======== DATA ========

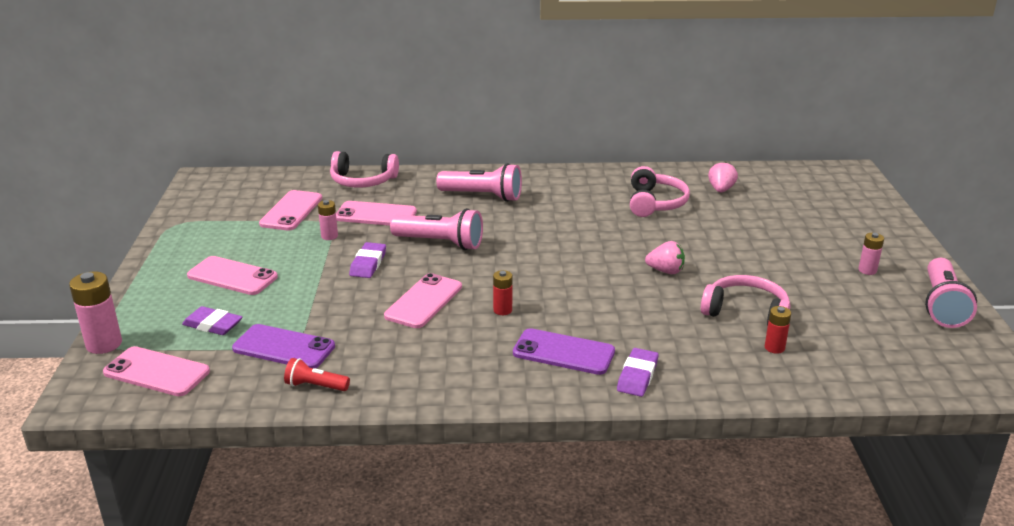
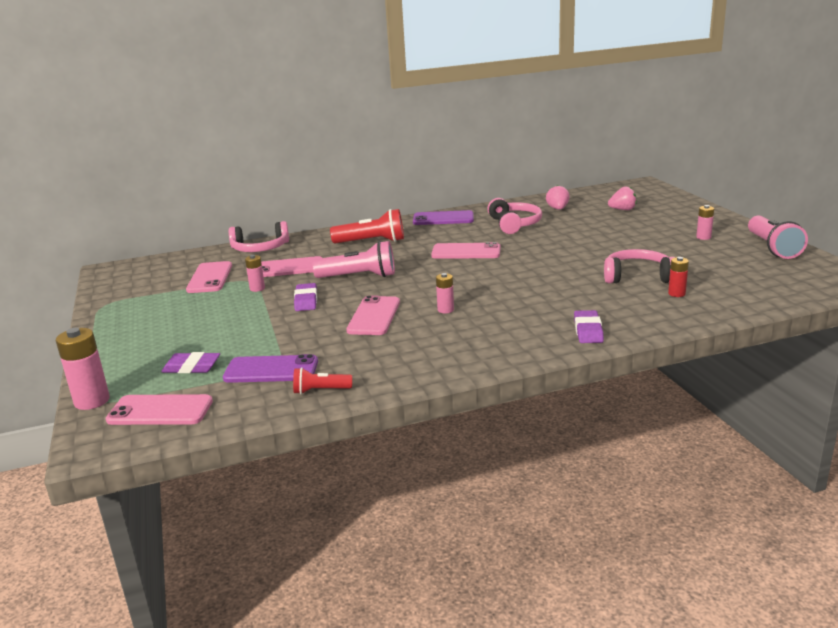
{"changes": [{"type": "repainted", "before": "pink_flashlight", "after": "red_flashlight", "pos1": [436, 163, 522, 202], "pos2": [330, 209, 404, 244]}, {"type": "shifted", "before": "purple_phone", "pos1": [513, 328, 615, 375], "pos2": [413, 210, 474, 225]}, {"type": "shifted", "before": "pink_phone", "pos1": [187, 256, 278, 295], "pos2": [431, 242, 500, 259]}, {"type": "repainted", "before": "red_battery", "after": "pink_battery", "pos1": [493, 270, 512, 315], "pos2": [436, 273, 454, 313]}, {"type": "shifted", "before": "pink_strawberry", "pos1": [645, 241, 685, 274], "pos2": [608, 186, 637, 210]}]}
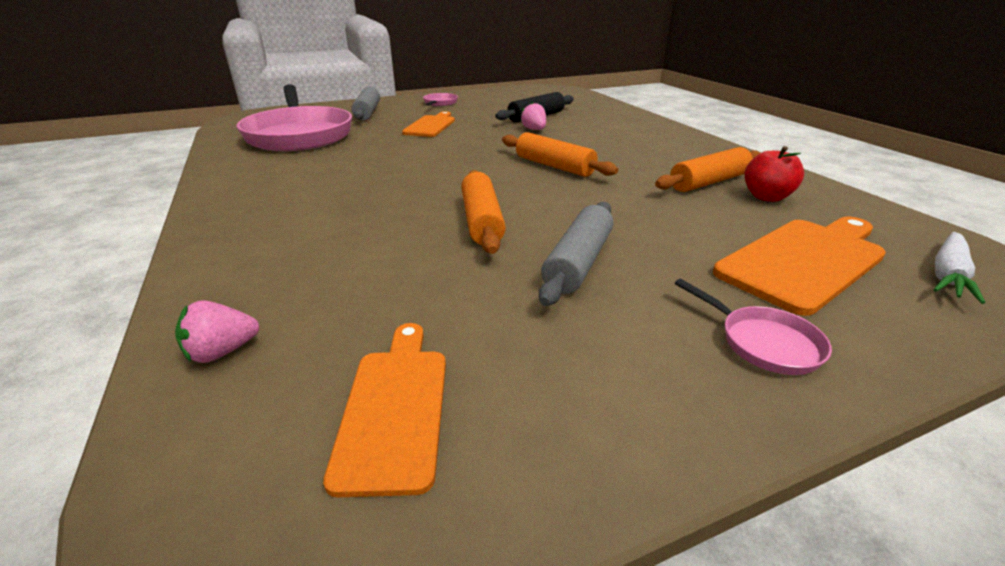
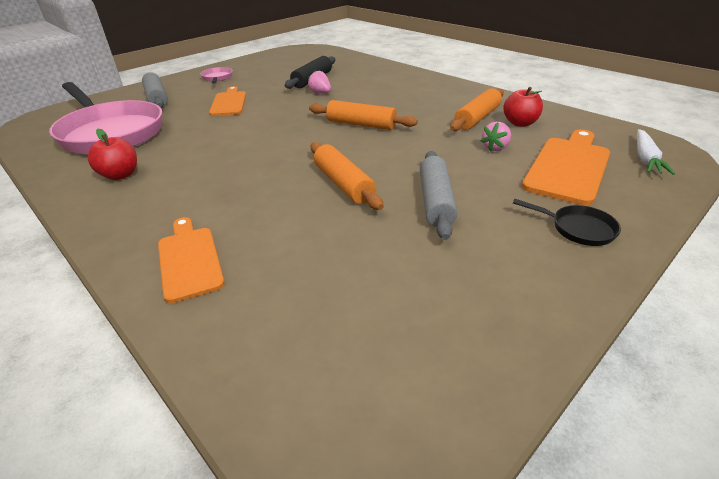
{"changes": [{"type": "new", "after": "red_apple", "pos2": [88, 129, 137, 180]}, {"type": "shifted", "before": "orange_cutting_board", "pos1": [323, 323, 446, 497], "pos2": [158, 217, 225, 303]}, {"type": "shifted", "before": "pink_strawberry", "pos1": [175, 300, 259, 363], "pos2": [481, 122, 511, 151]}, {"type": "repainted", "before": "pink_pan", "after": "black_pan", "pos1": [675, 279, 832, 375], "pos2": [513, 199, 621, 246]}]}
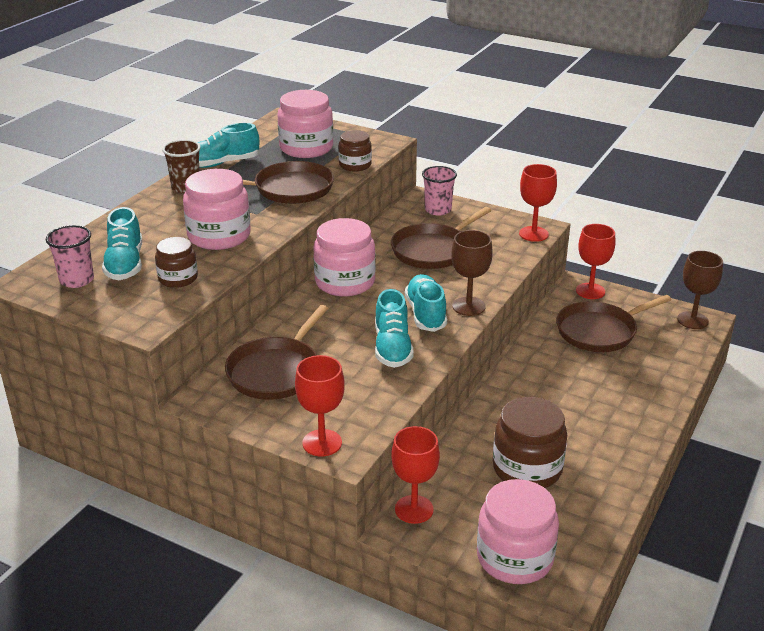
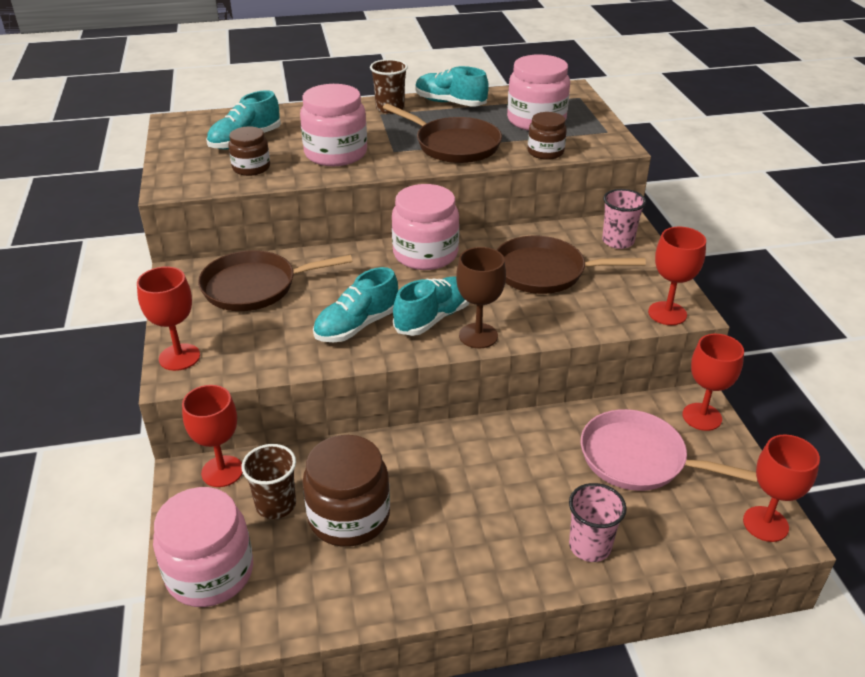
{"changes": [{"type": "new", "after": "brown_cup", "pos2": [242, 444, 296, 519]}, {"type": "shifted", "before": "pink_cup", "pos1": [46, 225, 94, 288], "pos2": [569, 483, 627, 562]}, {"type": "repainted", "before": "brown_pan", "after": "pink_pan", "pos1": [556, 295, 672, 352], "pos2": [581, 409, 757, 491]}, {"type": "repainted", "before": "brown_goblet", "after": "red_goblet", "pos1": [677, 251, 723, 329], "pos2": [743, 434, 820, 542]}]}
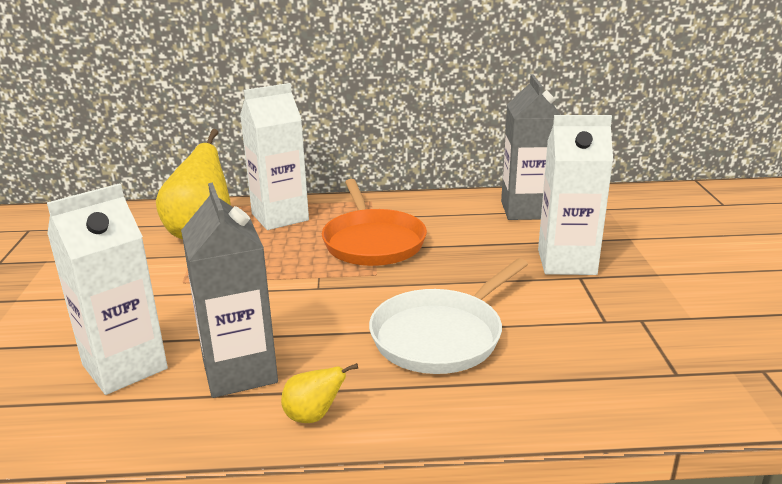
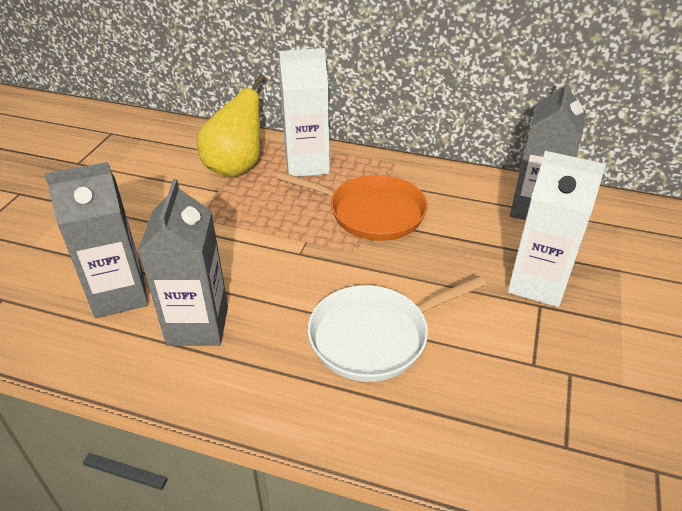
{"changes": [{"type": "repainted", "before": "white_carton", "after": "grey_carton", "pos1": [47, 183, 168, 395], "pos2": [44, 162, 148, 318]}, {"type": "rotated", "before": "orange_pan", "pos1": [322, 179, 427, 266], "pos2": [276, 172, 428, 241], "turn": -75}, {"type": "gone", "before": "yellow_pear", "pos1": [281, 363, 358, 423]}]}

========

_ACTIVITY_. Reproduce the material word for word. Skip every picture it holds.

_TASK ANSWER_.
{"changes": [{"type": "repainted", "before": "pink_flashlight", "after": "red_flashlight", "pos1": [436, 163, 522, 202], "pos2": [330, 209, 404, 244]}, {"type": "shifted", "before": "purple_phone", "pos1": [513, 328, 615, 375], "pos2": [413, 210, 474, 225]}, {"type": "shifted", "before": "pink_phone", "pos1": [187, 256, 278, 295], "pos2": [431, 242, 500, 259]}, {"type": "repainted", "before": "red_battery", "after": "pink_battery", "pos1": [493, 270, 512, 315], "pos2": [436, 273, 454, 313]}, {"type": "shifted", "before": "pink_strawberry", "pos1": [645, 241, 685, 274], "pos2": [608, 186, 637, 210]}]}
{"changes": [{"type": "new", "after": "red_apple", "pos2": [88, 129, 137, 180]}, {"type": "shifted", "before": "orange_cutting_board", "pos1": [323, 323, 446, 497], "pos2": [158, 217, 225, 303]}, {"type": "shifted", "before": "pink_strawberry", "pos1": [175, 300, 259, 363], "pos2": [481, 122, 511, 151]}, {"type": "repainted", "before": "pink_pan", "after": "black_pan", "pos1": [675, 279, 832, 375], "pos2": [513, 199, 621, 246]}]}
{"changes": [{"type": "new", "after": "brown_cup", "pos2": [242, 444, 296, 519]}, {"type": "shifted", "before": "pink_cup", "pos1": [46, 225, 94, 288], "pos2": [569, 483, 627, 562]}, {"type": "repainted", "before": "brown_pan", "after": "pink_pan", "pos1": [556, 295, 672, 352], "pos2": [581, 409, 757, 491]}, {"type": "repainted", "before": "brown_goblet", "after": "red_goblet", "pos1": [677, 251, 723, 329], "pos2": [743, 434, 820, 542]}]}
{"changes": [{"type": "repainted", "before": "white_carton", "after": "grey_carton", "pos1": [47, 183, 168, 395], "pos2": [44, 162, 148, 318]}, {"type": "rotated", "before": "orange_pan", "pos1": [322, 179, 427, 266], "pos2": [276, 172, 428, 241], "turn": -75}, {"type": "gone", "before": "yellow_pear", "pos1": [281, 363, 358, 423]}]}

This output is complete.